++++ MATERIALS PROVIDED
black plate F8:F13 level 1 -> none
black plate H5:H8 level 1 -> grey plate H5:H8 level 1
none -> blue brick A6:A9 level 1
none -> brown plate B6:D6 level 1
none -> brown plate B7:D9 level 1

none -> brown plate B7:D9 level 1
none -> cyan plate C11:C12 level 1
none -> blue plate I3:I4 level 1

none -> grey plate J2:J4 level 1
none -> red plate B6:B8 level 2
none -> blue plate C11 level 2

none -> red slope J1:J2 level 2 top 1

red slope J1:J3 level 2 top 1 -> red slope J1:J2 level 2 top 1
++++++++
REQUIRED WORK
Every line of the material above should be repeated exactly.

YOUR RESPONSE
black plate F8:F13 level 1 -> none
black plate H5:H8 level 1 -> grey plate H5:H8 level 1
none -> blue brick A6:A9 level 1
none -> brown plate B6:D6 level 1
none -> brown plate B7:D9 level 1

none -> brown plate B7:D9 level 1
none -> cyan plate C11:C12 level 1
none -> blue plate I3:I4 level 1

none -> grey plate J2:J4 level 1
none -> red plate B6:B8 level 2
none -> blue plate C11 level 2

none -> red slope J1:J2 level 2 top 1

red slope J1:J3 level 2 top 1 -> red slope J1:J2 level 2 top 1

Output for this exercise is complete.